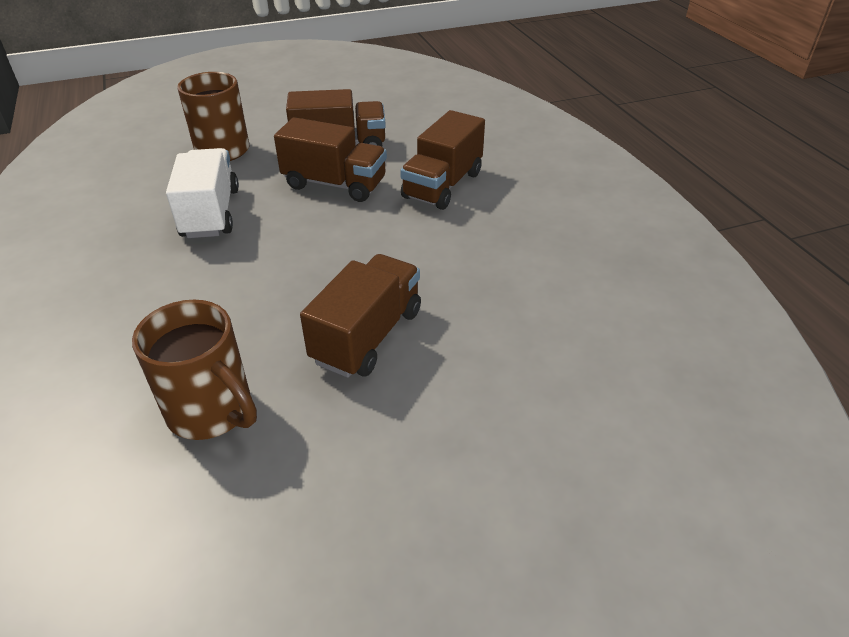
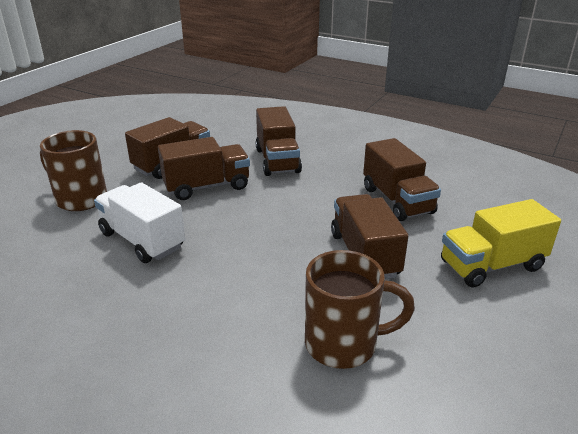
camera: 40 degrees left, 10 degrees down
(482, 433) = (491, 265): none -> yellow truck
(499, 295) = (397, 200): none -> brown truck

» Exercise
Copy nothing except the lines from the one holding "(482, 433) = (491, 265): none -> yellow truck" through the last line of the data above, and return them exactly.

» Answer box
(482, 433) = (491, 265): none -> yellow truck
(499, 295) = (397, 200): none -> brown truck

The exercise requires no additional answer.